- [WORK ITEM]: Every line below between the line holding "camera: 75 degrees right, 5 degrees down" and the line holding "shifted: YellowDonut (24,478,95,545)", inclusive, should be repeated exactly, and all other lines omitted.

DATA SECTION START

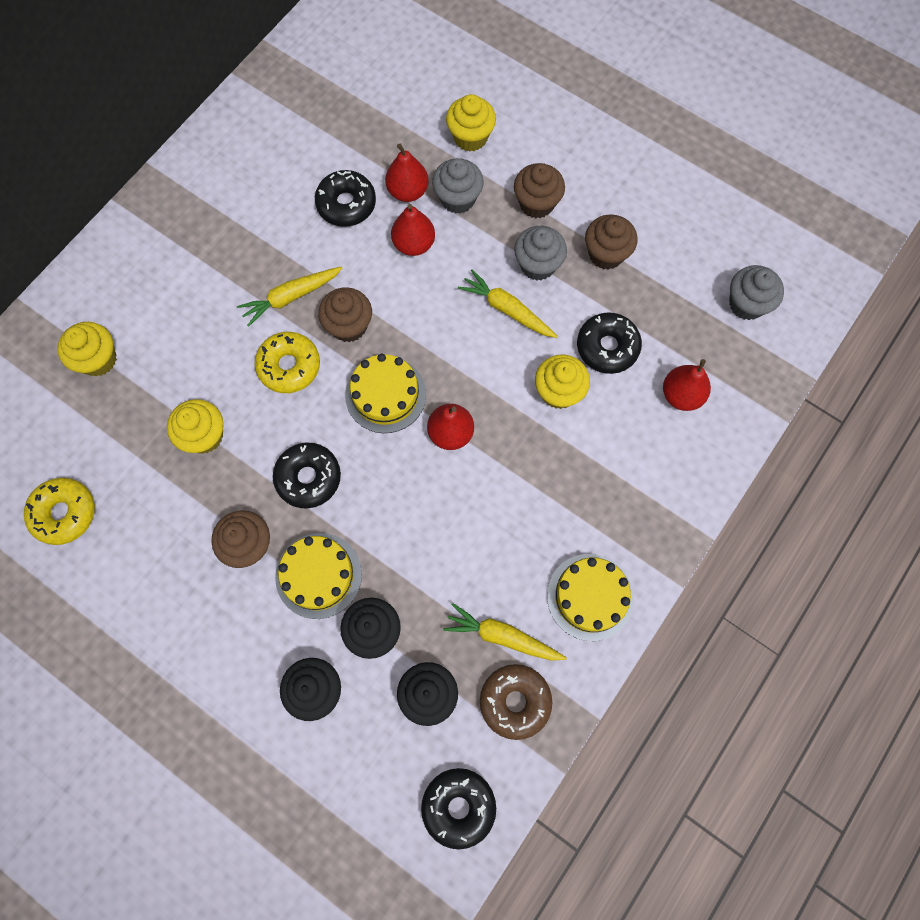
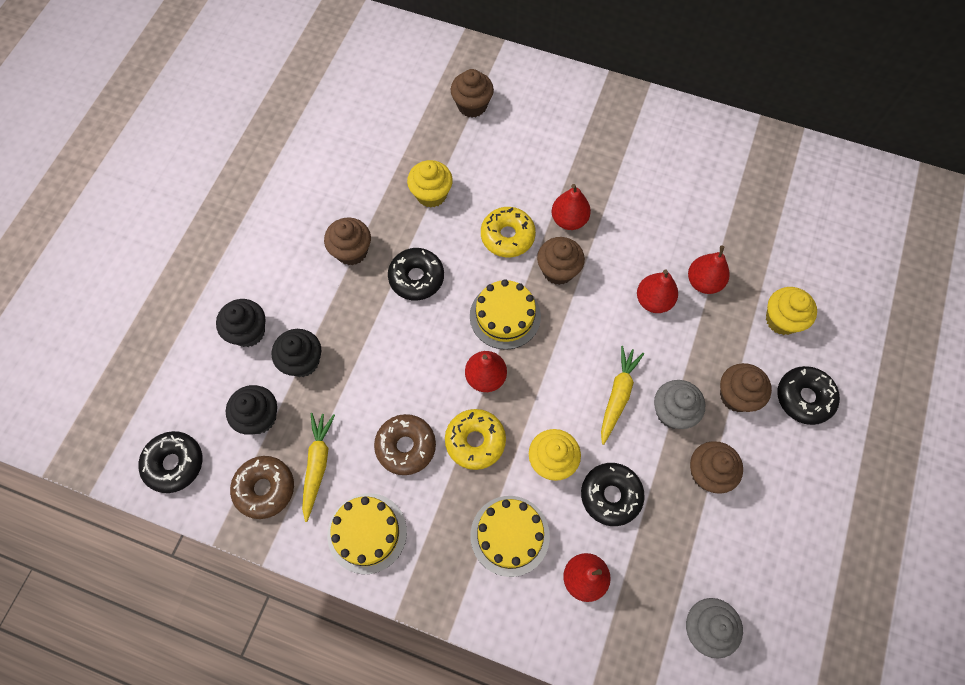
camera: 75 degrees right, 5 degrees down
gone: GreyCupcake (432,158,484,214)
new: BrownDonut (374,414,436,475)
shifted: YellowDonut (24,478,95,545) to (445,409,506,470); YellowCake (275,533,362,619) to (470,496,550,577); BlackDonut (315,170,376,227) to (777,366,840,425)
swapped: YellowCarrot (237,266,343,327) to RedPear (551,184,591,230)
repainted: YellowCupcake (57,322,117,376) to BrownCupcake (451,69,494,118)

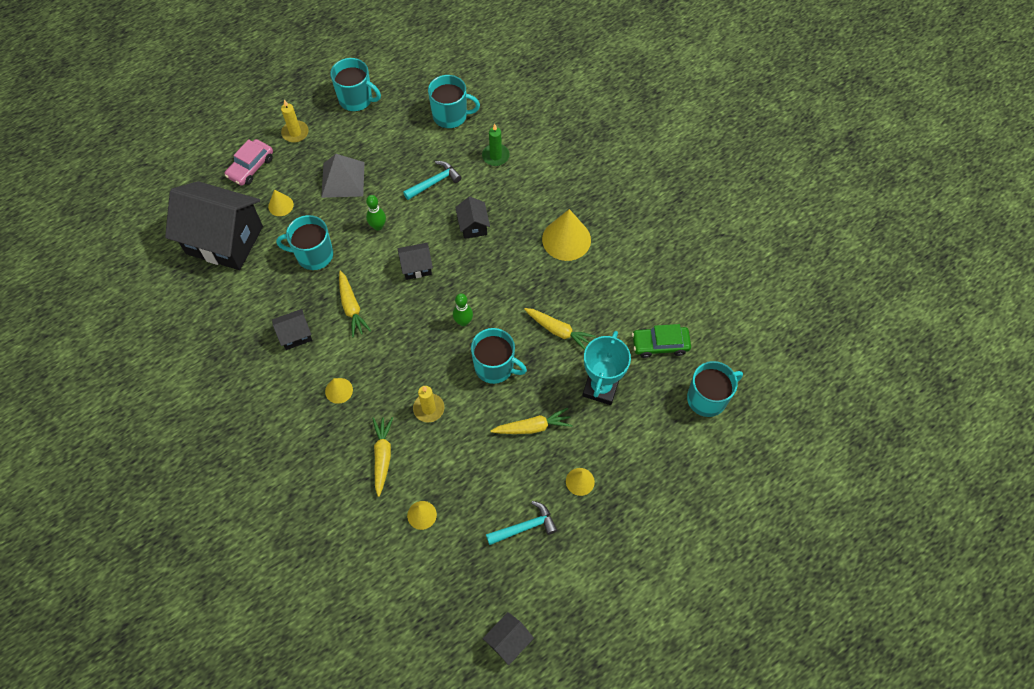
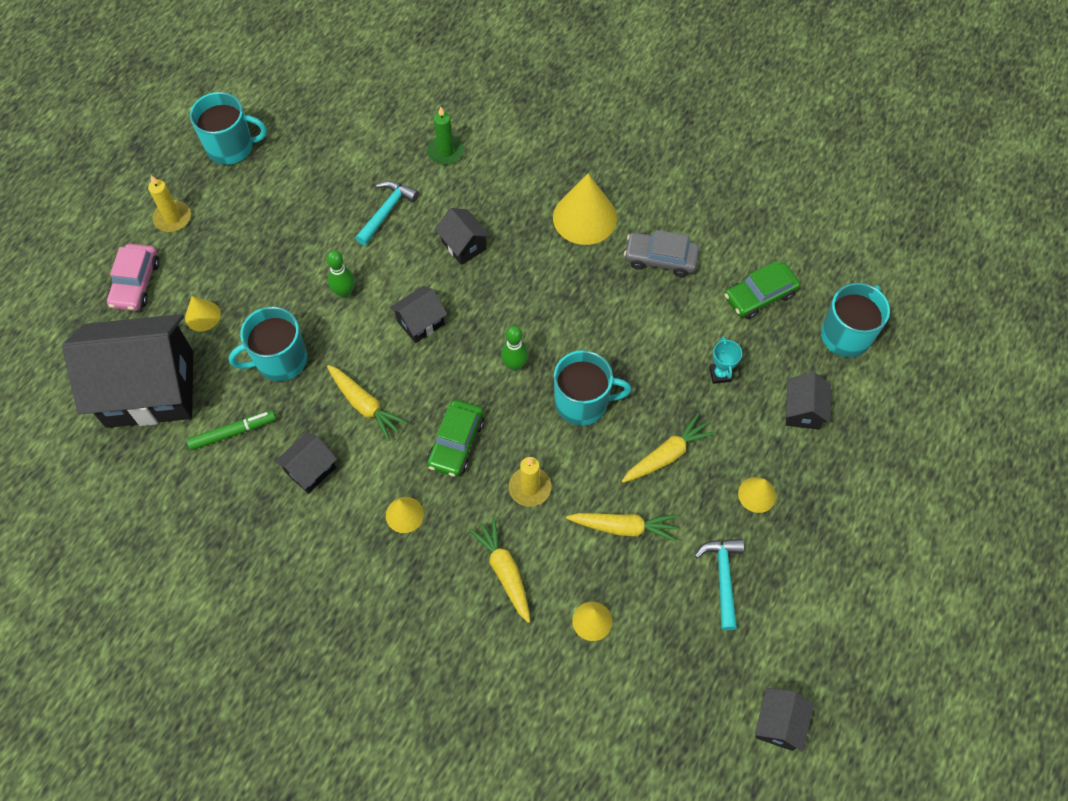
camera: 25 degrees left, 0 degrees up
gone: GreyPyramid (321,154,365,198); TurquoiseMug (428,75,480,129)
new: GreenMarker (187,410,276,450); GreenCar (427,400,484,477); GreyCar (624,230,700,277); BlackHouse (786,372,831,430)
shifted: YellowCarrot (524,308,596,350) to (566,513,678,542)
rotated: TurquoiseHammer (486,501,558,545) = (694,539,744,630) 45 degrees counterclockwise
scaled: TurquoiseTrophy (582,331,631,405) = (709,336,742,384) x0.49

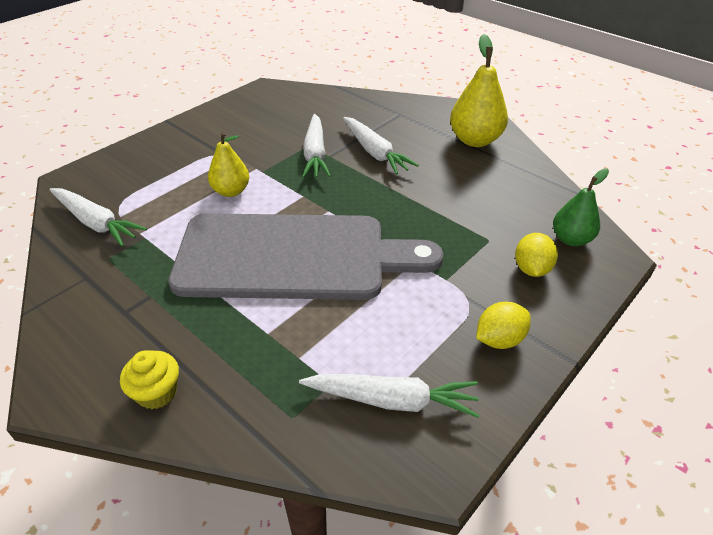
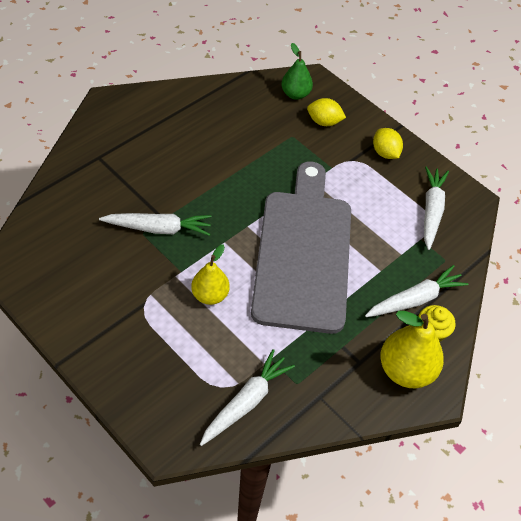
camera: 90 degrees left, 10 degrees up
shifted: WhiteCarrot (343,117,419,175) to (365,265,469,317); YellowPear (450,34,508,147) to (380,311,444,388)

DATA SECTION END
DATA SECTION START

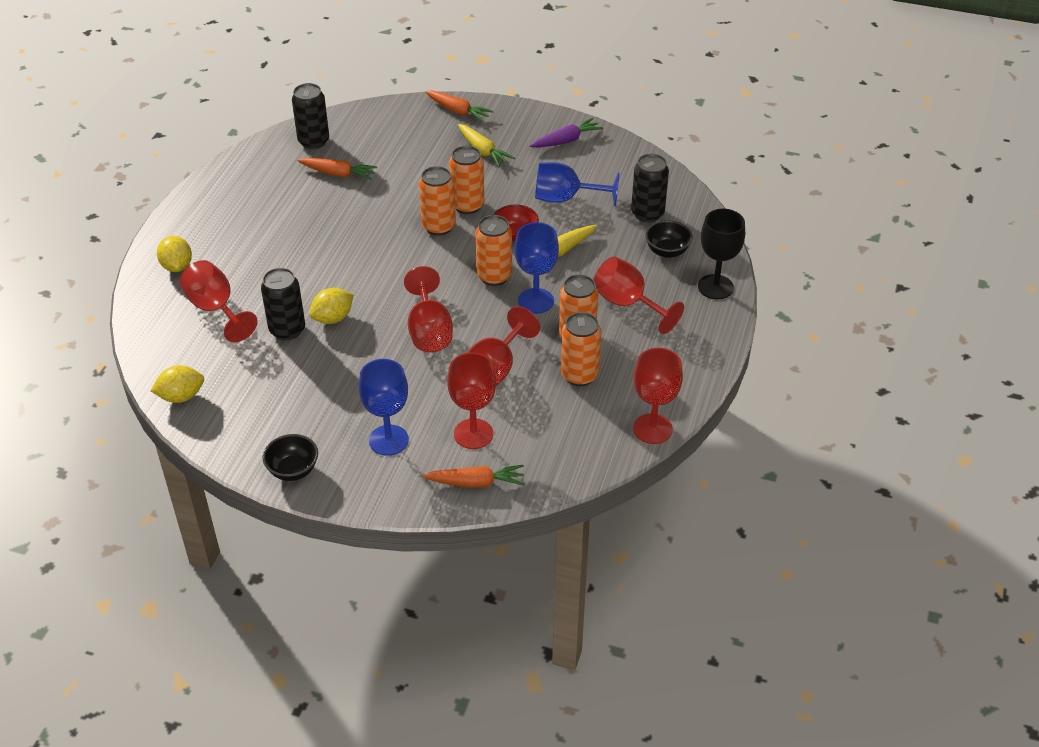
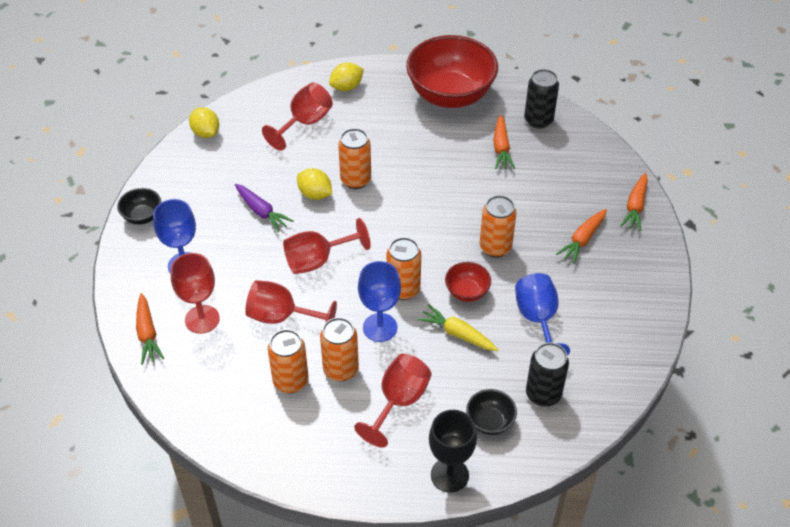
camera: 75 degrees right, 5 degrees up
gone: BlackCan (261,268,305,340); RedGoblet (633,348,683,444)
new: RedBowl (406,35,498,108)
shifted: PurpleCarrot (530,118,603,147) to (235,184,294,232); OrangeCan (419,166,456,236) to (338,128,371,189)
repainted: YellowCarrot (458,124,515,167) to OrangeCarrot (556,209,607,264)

DATA SECTION END

- [RESPONSE BELOW]:
camera: 75 degrees right, 5 degrees down
gone: GreyCupcake (432,158,484,214)
new: BrownDonut (374,414,436,475)
shifted: YellowDonut (24,478,95,545) to (445,409,506,470); YellowCake (275,533,362,619) to (470,496,550,577); BlackDonut (315,170,376,227) to (777,366,840,425)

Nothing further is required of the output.